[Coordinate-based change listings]
--

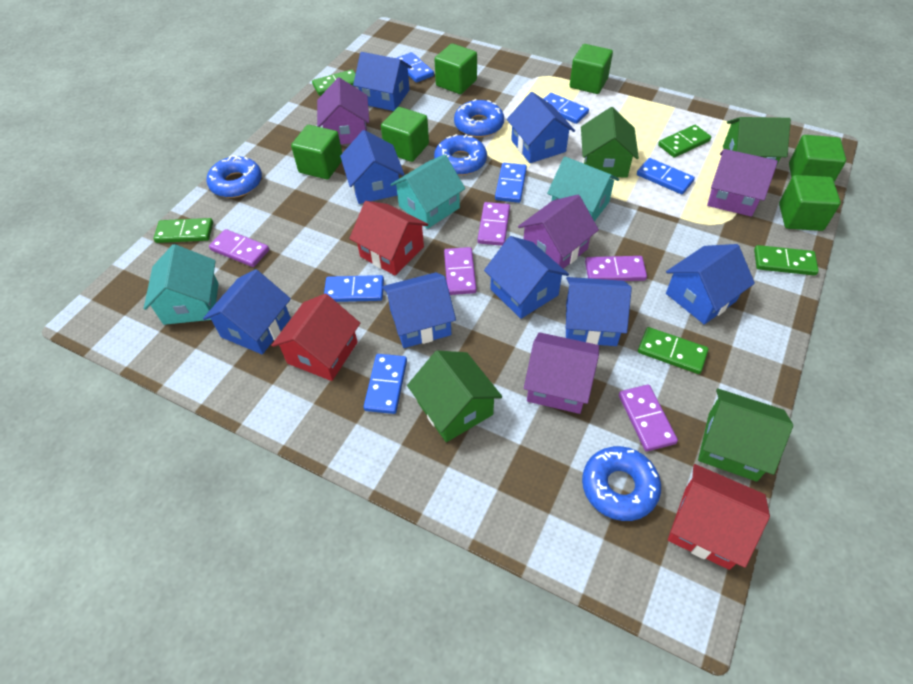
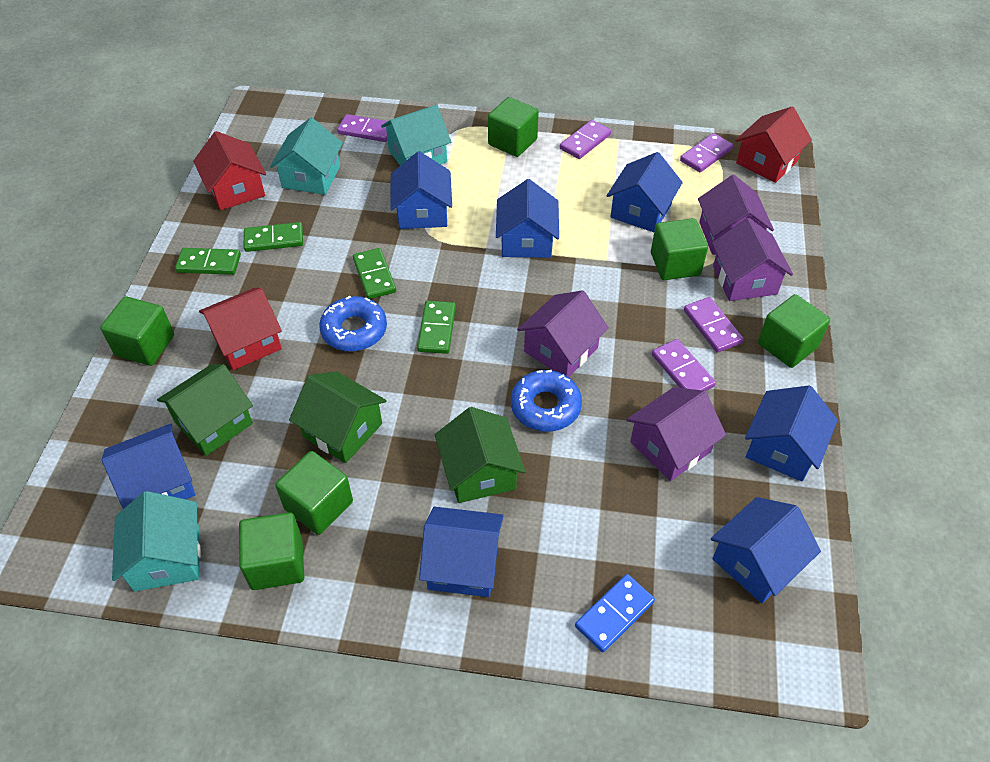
blue domino: 6 -> 1
blue donut: 4 -> 2
blue house: 8 -> 7
green domino: 5 -> 4
green house: 4 -> 3

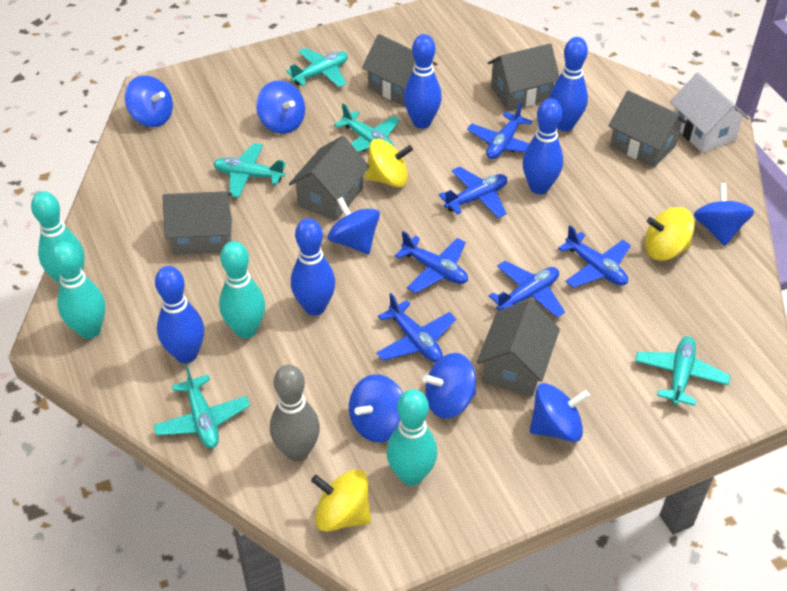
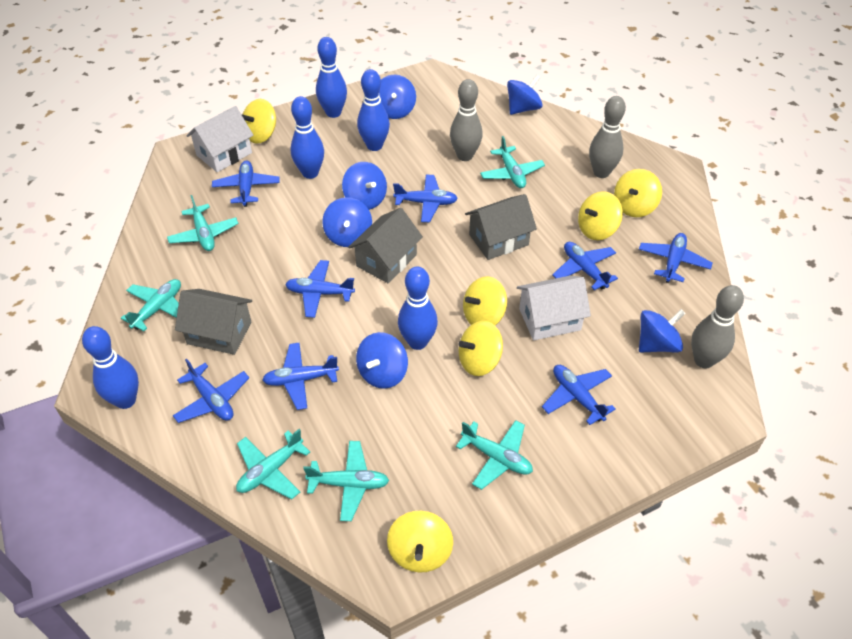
blue plane: 6 -> 8
blue spinning top: 7 -> 6
grey bowling pin: 1 -> 3
grey house: 6 -> 3
turquoise bowling pin: 4 -> 0
turquoise plane: 5 -> 6
white house: 1 -> 2
yellow spinning top: 3 -> 6

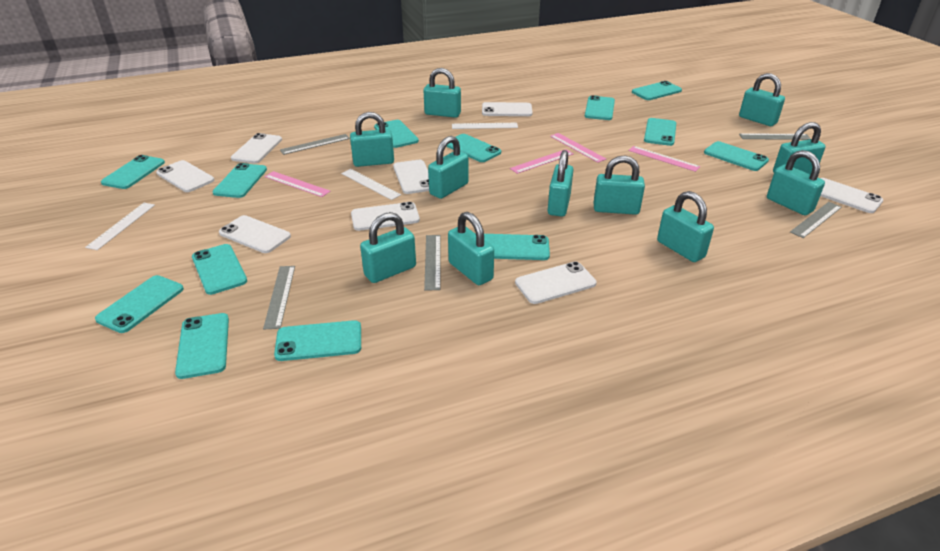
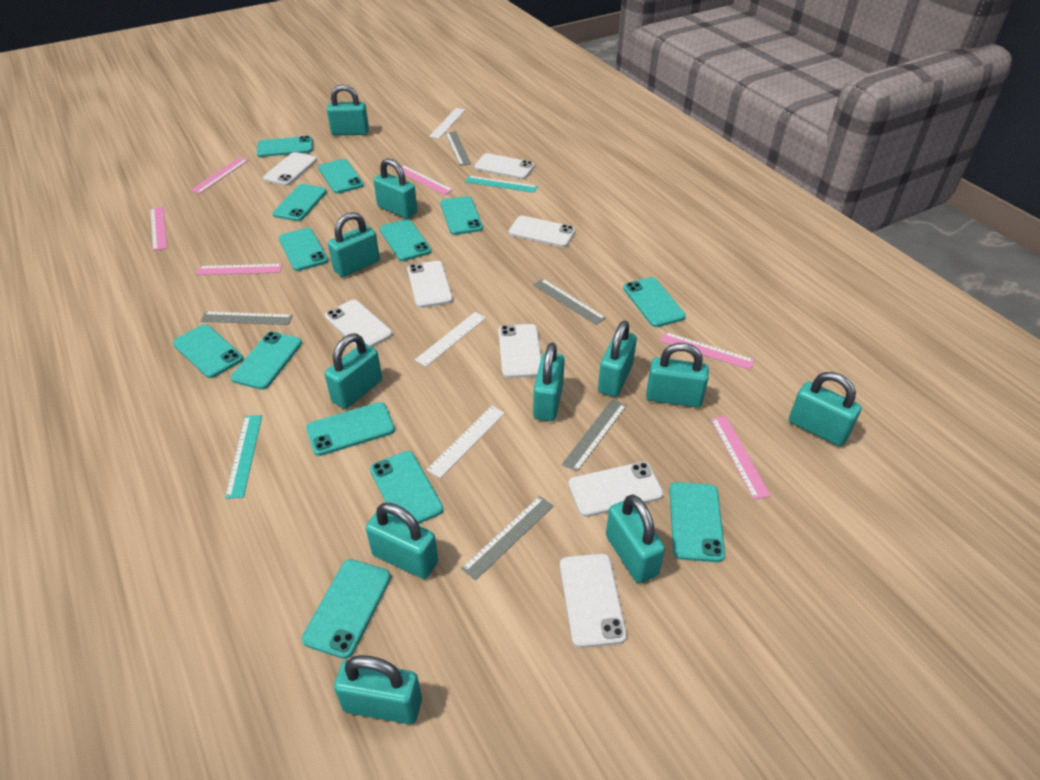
pink ruler: 4 -> 6
turquoise ruler: 0 -> 2

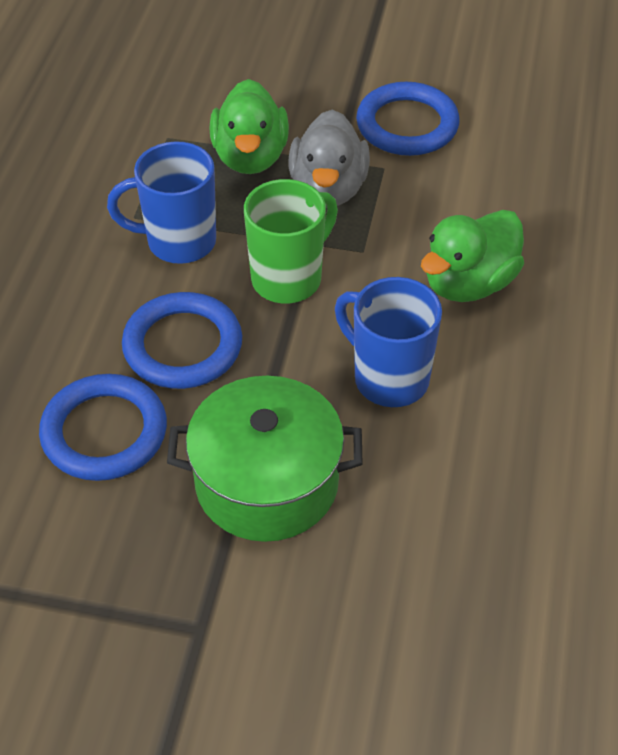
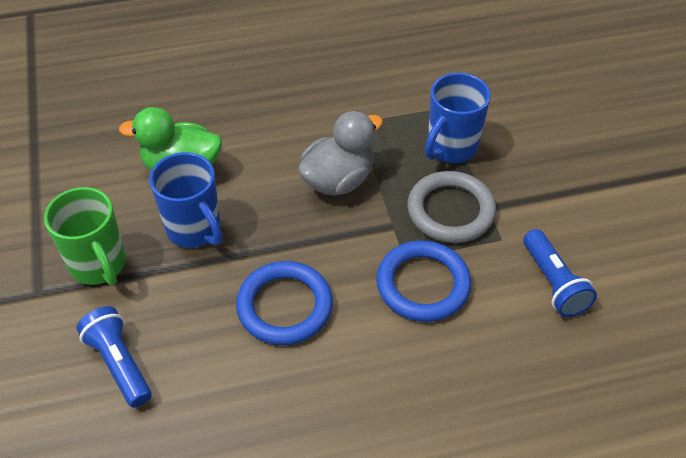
blue flashlight: 0 -> 2
blue ring: 3 -> 2
green duck: 2 -> 1
green pot: 1 -> 0
grey ring: 0 -> 1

--

Exercise details ->
What the answer needs is every line from the one containing "white house: 1 -> 2" through the final line of the data above, copied exactly, without pictures.

Expected output ->
white house: 1 -> 2
yellow spinning top: 3 -> 6

pink ruler: 4 -> 6
turquoise ruler: 0 -> 2

blue flashlight: 0 -> 2
blue ring: 3 -> 2
green duck: 2 -> 1
green pot: 1 -> 0
grey ring: 0 -> 1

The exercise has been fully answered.